One line at a time, check the entries below for the word "square", and copy each line that has it.

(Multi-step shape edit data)
+---+

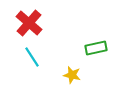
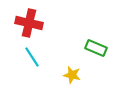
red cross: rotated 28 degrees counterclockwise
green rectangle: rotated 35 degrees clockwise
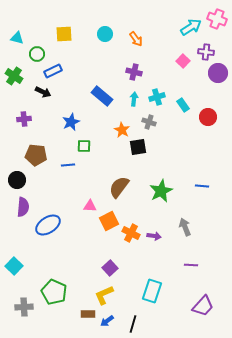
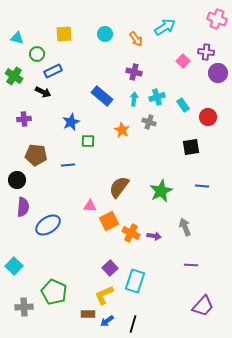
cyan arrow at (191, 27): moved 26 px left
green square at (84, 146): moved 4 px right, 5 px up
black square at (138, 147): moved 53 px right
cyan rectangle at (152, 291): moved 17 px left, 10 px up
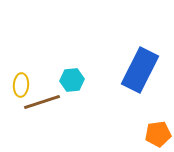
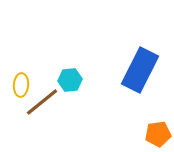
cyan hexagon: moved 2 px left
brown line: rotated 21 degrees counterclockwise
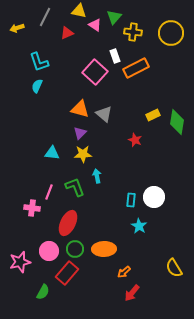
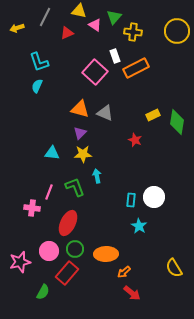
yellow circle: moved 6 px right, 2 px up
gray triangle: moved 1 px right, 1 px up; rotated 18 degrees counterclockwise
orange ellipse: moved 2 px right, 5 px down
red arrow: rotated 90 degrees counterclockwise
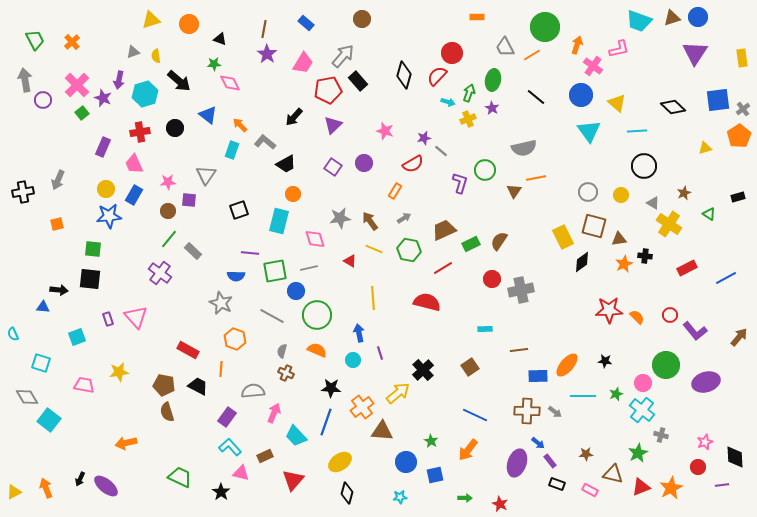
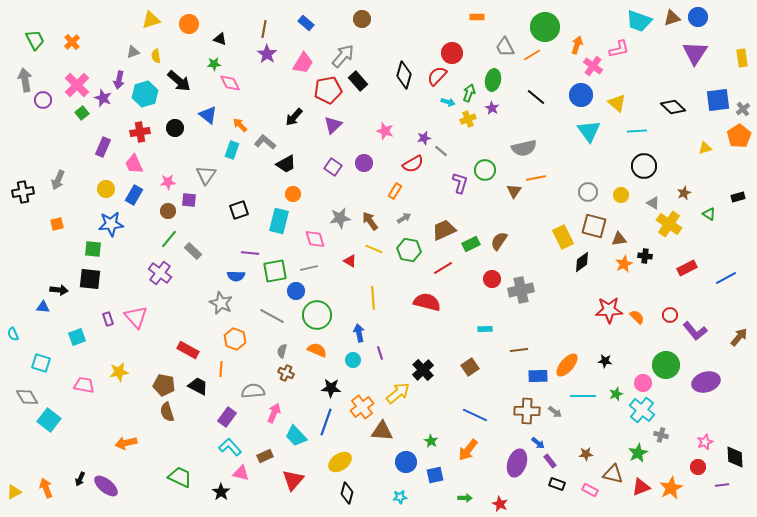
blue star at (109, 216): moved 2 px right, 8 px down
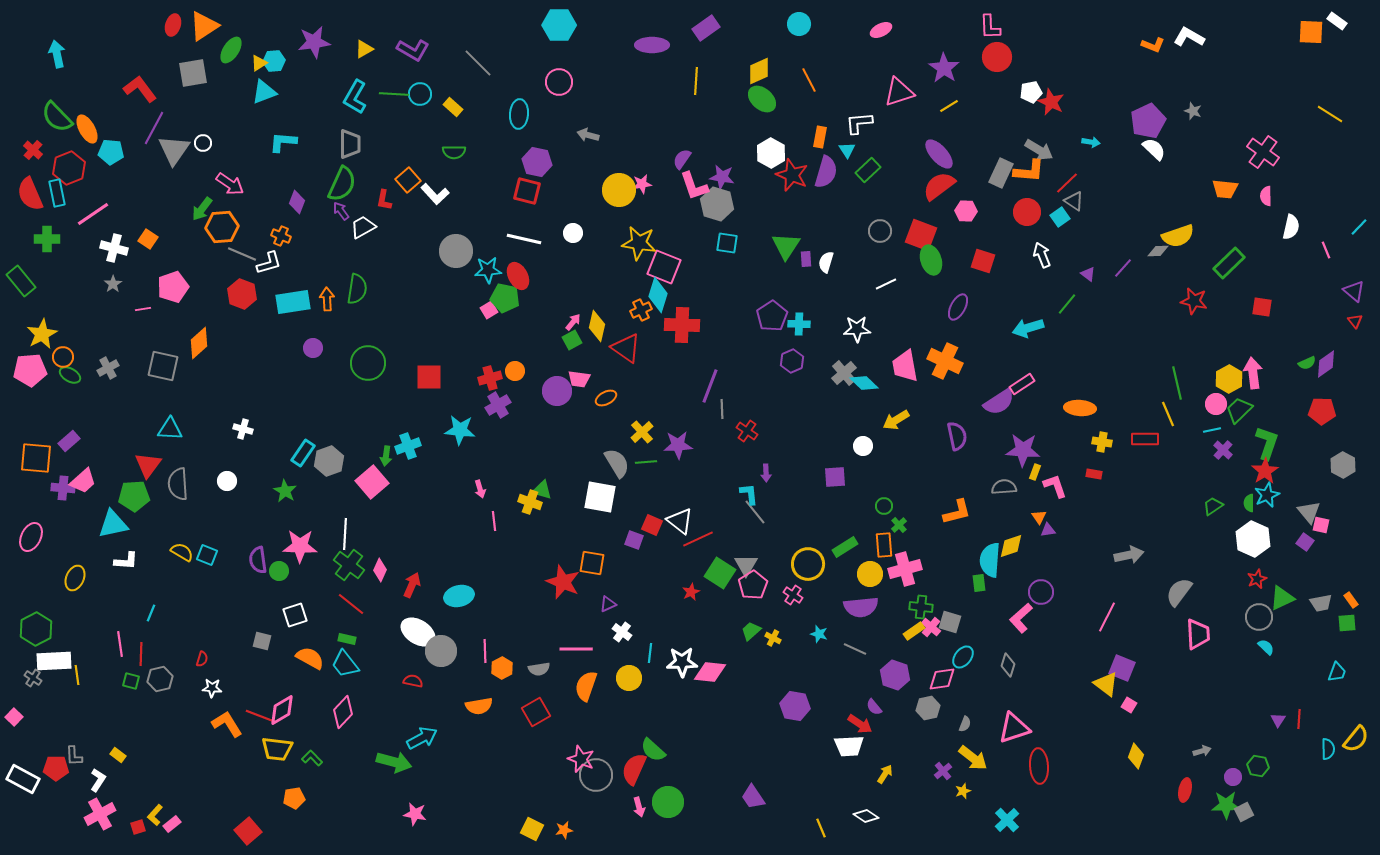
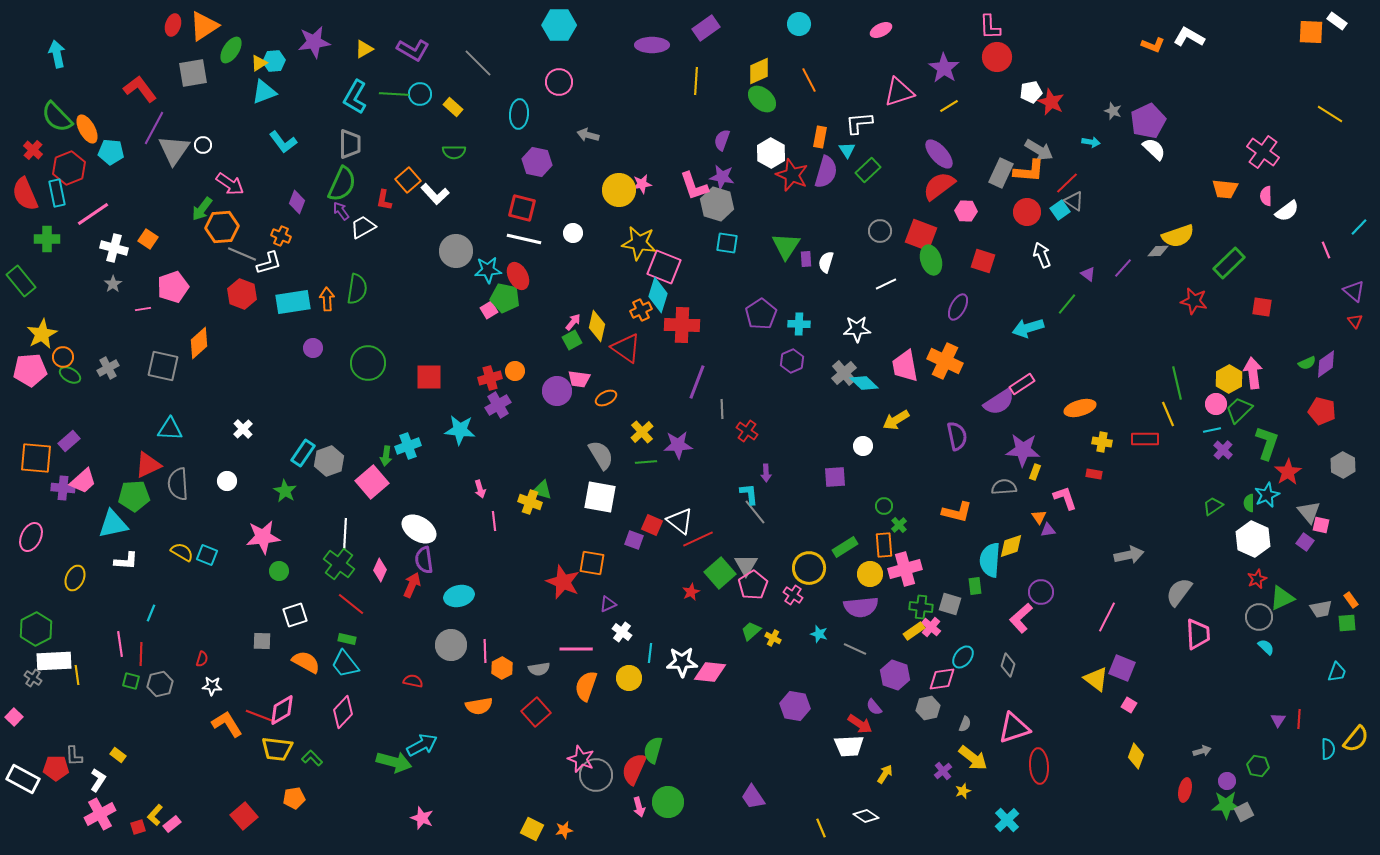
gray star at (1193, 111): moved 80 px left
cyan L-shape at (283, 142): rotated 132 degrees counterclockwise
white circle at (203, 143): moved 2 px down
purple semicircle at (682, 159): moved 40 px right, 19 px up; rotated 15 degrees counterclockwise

+---+

== Response ==
green square at (84, 146): moved 4 px right, 5 px up
black square at (138, 147): moved 53 px right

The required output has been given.